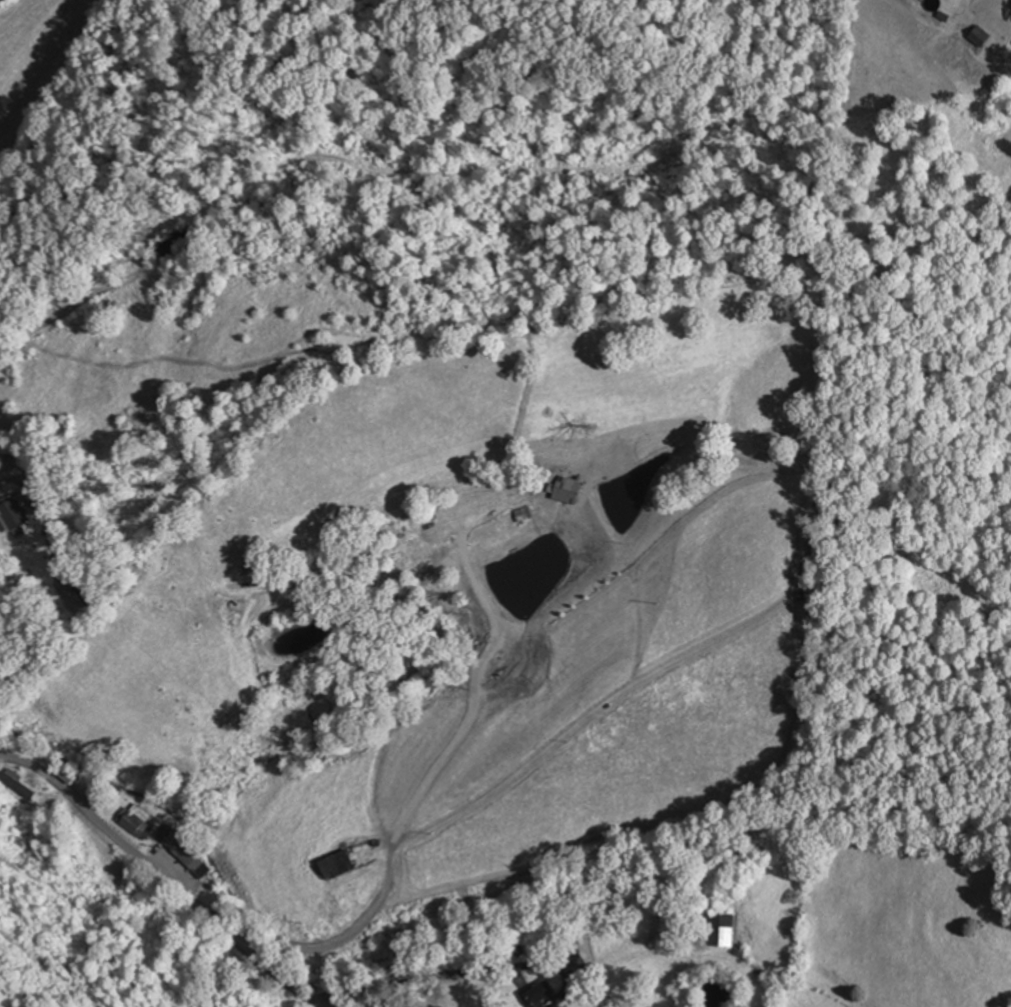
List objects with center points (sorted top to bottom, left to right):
building: (19, 513)
road: (342, 595)
building: (17, 787)
building: (136, 818)
building: (184, 851)
building: (341, 863)
road: (166, 876)
building: (725, 929)
building: (538, 992)

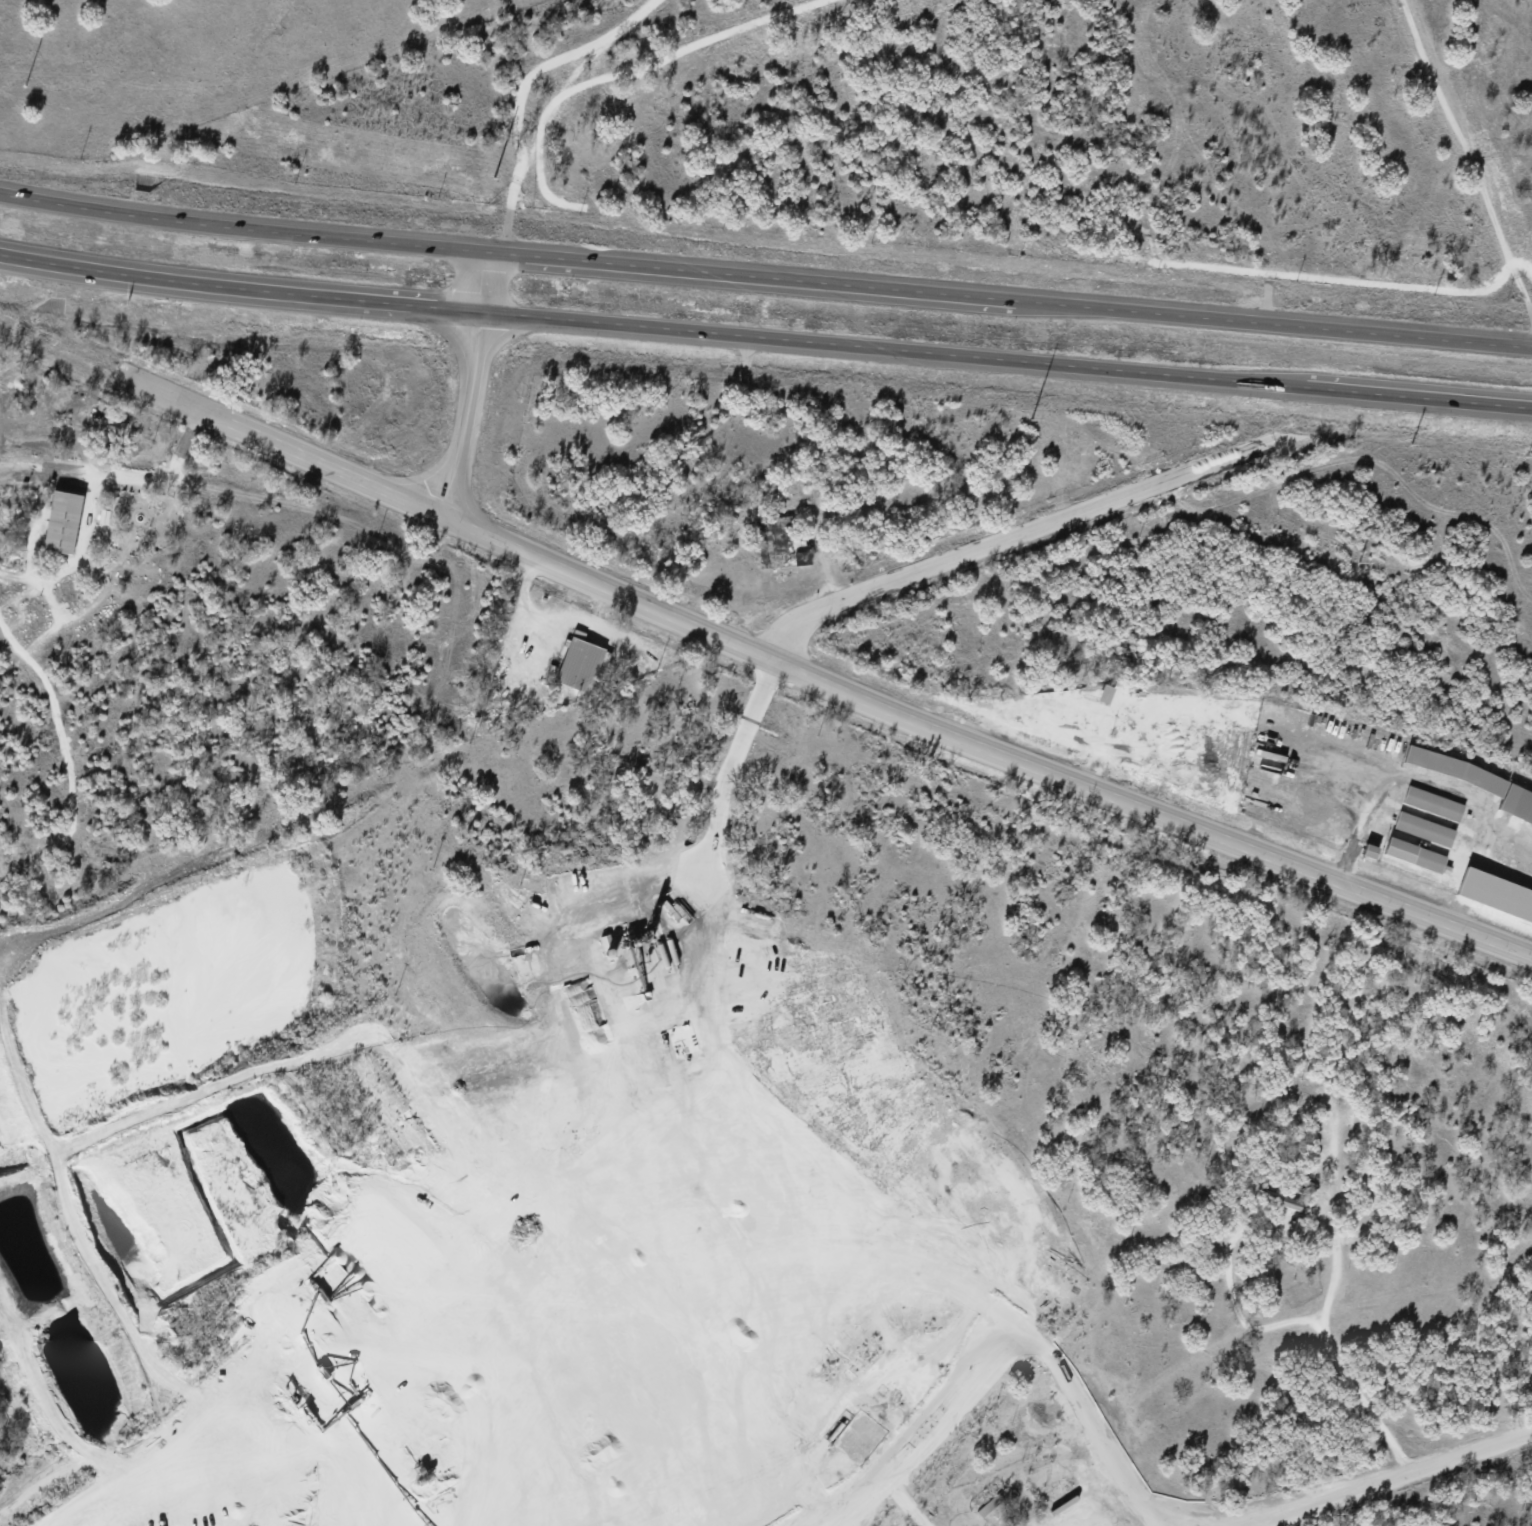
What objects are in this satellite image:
power tower: (24, 84)
road: (522, 100)
road: (1471, 169)
power tower: (492, 178)
road: (765, 276)
road: (765, 338)
road: (473, 384)
power tower: (1028, 419)
road: (283, 439)
road: (162, 475)
building: (62, 521)
road: (1012, 539)
power tower: (1356, 560)
building: (580, 665)
building: (1105, 693)
road: (978, 747)
building: (1478, 783)
road: (1446, 786)
building: (1432, 803)
building: (1423, 828)
building: (1369, 851)
building: (1414, 854)
building: (1281, 1199)
road: (1329, 1351)
road: (1098, 1432)
road: (933, 1433)
road: (1388, 1478)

> TASK DETAILS: All lines from the line containing "What objects are" through the last line of the data are to be repeated exactly; no other line belongs in the answer.

> TASK RESULT:
What objects are in this satellite image:
power tower: (24, 84)
road: (522, 100)
road: (1471, 169)
power tower: (492, 178)
road: (765, 276)
road: (765, 338)
road: (473, 384)
power tower: (1028, 419)
road: (283, 439)
road: (162, 475)
building: (62, 521)
road: (1012, 539)
power tower: (1356, 560)
building: (580, 665)
building: (1105, 693)
road: (978, 747)
building: (1478, 783)
road: (1446, 786)
building: (1432, 803)
building: (1423, 828)
building: (1369, 851)
building: (1414, 854)
building: (1281, 1199)
road: (1329, 1351)
road: (1098, 1432)
road: (933, 1433)
road: (1388, 1478)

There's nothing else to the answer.